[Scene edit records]

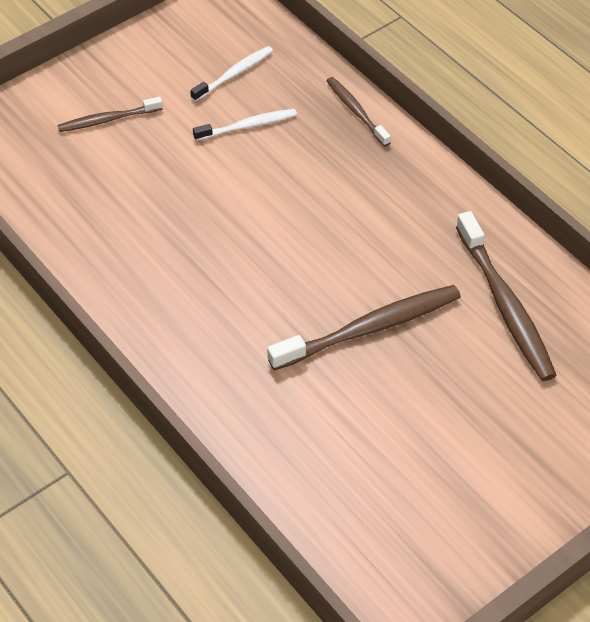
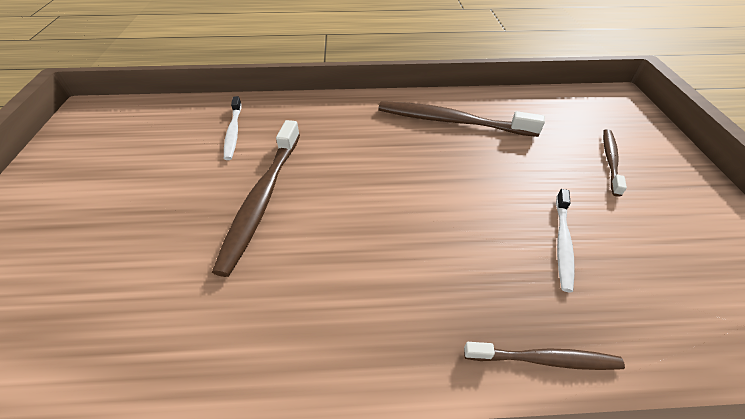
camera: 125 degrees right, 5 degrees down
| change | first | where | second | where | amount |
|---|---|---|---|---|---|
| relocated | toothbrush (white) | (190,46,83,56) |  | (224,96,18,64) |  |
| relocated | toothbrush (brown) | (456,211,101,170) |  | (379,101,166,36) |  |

What to work on
Your answer must be the entries written out word for word, without their pictures.

Your solution
camera: 125 degrees right, 5 degrees down
| change | first | where | second | where | amount |
|---|---|---|---|---|---|
| relocated | toothbrush (white) | (190,46,83,56) |  | (224,96,18,64) |  |
| relocated | toothbrush (brown) | (456,211,101,170) |  | (379,101,166,36) |  |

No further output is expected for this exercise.